#### YOUR INSTRUCTIONS
Count the lines in the items below that contain the string "beige", treating uppercase and lowercase as different. Reply with that number alone.

#### INFORMATION SUPPLIED

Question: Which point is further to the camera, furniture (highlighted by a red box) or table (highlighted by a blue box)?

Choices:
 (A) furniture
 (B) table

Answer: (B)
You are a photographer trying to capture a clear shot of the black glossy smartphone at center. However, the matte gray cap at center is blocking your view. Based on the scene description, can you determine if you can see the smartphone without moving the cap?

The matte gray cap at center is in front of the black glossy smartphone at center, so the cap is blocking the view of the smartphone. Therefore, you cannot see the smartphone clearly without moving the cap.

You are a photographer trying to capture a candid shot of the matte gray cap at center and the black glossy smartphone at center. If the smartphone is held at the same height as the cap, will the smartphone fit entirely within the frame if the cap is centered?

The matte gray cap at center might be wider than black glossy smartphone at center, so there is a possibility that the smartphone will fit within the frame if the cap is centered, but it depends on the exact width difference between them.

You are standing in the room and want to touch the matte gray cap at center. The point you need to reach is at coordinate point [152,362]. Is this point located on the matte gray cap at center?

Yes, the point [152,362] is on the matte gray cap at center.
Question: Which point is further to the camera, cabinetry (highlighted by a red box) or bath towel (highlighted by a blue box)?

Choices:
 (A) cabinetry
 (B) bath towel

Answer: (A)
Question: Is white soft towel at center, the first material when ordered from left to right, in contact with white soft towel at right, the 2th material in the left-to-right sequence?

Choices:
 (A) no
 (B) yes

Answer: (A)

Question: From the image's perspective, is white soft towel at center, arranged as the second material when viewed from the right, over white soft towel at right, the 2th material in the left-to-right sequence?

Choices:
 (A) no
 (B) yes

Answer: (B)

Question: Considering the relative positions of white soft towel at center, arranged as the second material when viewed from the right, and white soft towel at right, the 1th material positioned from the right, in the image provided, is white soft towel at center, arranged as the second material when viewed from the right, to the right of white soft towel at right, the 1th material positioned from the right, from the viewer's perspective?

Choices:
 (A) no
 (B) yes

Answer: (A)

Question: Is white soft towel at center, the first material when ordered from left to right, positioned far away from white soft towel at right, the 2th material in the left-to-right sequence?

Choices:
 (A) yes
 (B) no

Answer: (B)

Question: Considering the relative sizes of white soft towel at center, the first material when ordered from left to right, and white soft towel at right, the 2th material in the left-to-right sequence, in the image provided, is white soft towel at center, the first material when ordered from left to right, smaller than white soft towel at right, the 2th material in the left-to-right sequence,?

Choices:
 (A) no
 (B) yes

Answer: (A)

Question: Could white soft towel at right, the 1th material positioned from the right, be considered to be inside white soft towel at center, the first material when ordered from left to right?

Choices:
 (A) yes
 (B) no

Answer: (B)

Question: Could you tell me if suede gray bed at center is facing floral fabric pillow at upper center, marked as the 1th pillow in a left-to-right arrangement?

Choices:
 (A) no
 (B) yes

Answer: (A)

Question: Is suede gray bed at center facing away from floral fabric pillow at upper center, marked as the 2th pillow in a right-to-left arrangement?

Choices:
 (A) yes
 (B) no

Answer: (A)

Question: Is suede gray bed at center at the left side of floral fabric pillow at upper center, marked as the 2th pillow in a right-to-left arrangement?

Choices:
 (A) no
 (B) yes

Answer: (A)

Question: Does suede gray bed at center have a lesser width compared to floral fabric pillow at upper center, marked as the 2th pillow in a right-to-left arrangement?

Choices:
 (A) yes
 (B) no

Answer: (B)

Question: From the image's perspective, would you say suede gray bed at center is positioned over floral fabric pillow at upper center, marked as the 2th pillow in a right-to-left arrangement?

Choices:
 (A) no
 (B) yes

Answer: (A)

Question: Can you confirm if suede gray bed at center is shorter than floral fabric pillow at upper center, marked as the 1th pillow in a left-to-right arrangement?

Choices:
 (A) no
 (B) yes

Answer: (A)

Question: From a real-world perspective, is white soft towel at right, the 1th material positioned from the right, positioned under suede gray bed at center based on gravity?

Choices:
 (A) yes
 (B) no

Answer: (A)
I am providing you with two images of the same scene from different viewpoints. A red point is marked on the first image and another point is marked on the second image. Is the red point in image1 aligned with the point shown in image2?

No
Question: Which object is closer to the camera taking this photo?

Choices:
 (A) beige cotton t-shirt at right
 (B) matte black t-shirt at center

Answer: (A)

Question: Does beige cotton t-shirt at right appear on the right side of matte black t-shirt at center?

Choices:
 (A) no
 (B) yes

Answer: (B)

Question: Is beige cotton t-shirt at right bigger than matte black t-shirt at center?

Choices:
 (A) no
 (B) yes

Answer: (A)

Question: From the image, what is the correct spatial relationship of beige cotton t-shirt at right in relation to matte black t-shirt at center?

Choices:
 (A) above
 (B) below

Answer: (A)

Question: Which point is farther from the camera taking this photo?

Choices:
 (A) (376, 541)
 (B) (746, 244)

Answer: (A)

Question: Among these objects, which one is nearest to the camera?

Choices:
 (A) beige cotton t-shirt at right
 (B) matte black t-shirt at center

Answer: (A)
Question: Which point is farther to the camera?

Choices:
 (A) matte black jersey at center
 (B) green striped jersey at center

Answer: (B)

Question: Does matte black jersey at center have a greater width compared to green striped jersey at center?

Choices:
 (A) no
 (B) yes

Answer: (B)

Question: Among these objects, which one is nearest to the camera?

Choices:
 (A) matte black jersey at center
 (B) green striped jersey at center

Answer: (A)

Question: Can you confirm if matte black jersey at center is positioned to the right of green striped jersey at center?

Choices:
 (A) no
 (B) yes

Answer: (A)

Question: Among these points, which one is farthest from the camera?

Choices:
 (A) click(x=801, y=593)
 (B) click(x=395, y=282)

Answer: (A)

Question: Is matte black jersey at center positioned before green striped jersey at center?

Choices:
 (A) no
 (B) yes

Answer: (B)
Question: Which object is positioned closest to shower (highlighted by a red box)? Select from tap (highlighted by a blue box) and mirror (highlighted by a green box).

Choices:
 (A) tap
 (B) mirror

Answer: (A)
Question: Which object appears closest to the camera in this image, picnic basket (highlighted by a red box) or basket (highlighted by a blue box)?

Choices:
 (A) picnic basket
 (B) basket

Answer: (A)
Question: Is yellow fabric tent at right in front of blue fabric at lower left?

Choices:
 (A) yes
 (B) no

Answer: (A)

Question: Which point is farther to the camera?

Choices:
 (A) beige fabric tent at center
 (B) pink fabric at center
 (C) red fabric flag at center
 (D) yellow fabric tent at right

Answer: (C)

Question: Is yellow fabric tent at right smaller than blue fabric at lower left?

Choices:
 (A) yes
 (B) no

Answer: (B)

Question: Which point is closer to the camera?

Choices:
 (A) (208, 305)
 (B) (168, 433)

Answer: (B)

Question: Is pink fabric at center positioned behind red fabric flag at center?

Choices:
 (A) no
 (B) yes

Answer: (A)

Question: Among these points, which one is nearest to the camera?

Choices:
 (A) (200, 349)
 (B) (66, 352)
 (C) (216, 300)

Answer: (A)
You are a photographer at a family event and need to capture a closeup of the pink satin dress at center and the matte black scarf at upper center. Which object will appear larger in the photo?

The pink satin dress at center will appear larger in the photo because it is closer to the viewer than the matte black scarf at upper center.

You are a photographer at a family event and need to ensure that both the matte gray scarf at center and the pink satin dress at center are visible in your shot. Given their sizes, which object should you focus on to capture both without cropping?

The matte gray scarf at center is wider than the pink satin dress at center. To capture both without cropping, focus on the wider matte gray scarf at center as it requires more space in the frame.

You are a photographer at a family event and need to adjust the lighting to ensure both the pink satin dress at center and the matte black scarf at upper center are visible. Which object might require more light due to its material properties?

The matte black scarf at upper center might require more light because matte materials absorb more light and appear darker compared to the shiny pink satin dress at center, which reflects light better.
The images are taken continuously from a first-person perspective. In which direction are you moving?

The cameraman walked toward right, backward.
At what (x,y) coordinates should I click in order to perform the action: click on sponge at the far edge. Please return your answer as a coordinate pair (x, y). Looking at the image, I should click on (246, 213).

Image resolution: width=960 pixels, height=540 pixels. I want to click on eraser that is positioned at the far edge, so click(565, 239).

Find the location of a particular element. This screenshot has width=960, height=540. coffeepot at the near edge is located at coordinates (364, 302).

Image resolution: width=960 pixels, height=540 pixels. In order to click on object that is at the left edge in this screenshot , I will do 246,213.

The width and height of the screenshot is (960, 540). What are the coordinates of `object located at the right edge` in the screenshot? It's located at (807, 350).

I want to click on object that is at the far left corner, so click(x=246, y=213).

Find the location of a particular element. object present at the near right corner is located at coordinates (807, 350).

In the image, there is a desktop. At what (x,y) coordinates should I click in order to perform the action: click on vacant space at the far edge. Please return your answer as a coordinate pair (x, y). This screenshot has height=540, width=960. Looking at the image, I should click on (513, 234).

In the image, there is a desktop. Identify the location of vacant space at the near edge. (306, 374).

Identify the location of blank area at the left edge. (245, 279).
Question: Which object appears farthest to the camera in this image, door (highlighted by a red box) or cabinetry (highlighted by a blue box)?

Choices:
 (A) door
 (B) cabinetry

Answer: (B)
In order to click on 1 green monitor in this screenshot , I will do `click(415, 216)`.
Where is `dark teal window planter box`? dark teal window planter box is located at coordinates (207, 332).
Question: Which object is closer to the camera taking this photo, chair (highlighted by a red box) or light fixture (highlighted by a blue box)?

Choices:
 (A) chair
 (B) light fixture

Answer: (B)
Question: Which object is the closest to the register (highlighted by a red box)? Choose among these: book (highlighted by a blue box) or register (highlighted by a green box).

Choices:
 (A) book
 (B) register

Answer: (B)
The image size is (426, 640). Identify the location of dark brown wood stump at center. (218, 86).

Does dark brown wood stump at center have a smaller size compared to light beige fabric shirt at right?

#### TASK ANSWER
7